■ Assignment ■
Search the entries below for the word "lozunok" and copy every line where it appears.

■ Object tracking records ■
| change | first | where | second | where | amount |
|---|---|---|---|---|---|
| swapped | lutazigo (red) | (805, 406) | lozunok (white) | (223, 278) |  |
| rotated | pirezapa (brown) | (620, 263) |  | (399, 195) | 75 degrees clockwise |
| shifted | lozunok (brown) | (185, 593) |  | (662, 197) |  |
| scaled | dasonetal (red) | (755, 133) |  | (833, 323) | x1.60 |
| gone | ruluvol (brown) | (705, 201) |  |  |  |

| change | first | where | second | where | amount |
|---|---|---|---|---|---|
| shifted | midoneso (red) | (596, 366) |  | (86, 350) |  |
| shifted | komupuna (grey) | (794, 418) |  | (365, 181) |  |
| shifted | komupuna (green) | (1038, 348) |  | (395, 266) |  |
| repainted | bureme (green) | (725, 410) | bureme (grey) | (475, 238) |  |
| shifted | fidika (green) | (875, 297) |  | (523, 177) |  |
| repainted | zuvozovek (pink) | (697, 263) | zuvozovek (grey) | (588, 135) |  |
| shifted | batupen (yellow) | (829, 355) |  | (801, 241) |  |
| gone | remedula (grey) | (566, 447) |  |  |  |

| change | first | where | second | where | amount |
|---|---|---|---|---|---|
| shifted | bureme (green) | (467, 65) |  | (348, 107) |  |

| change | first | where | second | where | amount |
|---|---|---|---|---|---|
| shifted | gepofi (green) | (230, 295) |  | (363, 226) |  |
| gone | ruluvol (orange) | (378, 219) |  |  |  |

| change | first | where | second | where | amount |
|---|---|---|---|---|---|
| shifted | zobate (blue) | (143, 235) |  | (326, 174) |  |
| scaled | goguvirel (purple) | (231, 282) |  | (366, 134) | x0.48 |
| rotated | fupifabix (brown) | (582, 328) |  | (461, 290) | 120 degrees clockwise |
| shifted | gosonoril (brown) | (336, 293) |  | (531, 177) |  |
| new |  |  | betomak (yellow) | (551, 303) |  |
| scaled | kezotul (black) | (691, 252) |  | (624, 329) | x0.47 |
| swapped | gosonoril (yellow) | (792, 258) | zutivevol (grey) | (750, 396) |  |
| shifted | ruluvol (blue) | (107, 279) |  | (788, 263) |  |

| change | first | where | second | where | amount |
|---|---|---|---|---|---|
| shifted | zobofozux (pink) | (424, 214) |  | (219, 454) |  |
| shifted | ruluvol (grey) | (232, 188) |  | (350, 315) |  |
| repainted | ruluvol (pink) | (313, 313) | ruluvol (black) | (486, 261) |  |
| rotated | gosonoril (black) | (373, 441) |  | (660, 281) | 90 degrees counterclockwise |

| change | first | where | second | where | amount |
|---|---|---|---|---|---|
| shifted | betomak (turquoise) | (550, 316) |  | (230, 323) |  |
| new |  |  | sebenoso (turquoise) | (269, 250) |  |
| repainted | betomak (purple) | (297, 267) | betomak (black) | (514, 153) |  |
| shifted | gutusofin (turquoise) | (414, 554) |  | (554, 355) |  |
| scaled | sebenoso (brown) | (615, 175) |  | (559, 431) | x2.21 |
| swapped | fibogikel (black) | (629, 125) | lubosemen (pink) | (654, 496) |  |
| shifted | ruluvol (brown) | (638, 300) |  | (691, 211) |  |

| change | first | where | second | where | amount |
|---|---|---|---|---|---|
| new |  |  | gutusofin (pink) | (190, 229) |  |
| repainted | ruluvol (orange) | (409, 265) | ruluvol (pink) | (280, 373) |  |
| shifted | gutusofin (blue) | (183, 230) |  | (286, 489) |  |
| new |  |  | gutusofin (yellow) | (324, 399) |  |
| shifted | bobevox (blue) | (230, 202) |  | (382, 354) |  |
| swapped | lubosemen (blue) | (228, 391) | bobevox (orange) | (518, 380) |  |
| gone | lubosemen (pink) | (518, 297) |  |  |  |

■ Solution ■
| swapped | lutazigo (red) | (805, 406) | lozunok (white) | (223, 278) |  |
| shifted | lozunok (brown) | (185, 593) |  | (662, 197) |  |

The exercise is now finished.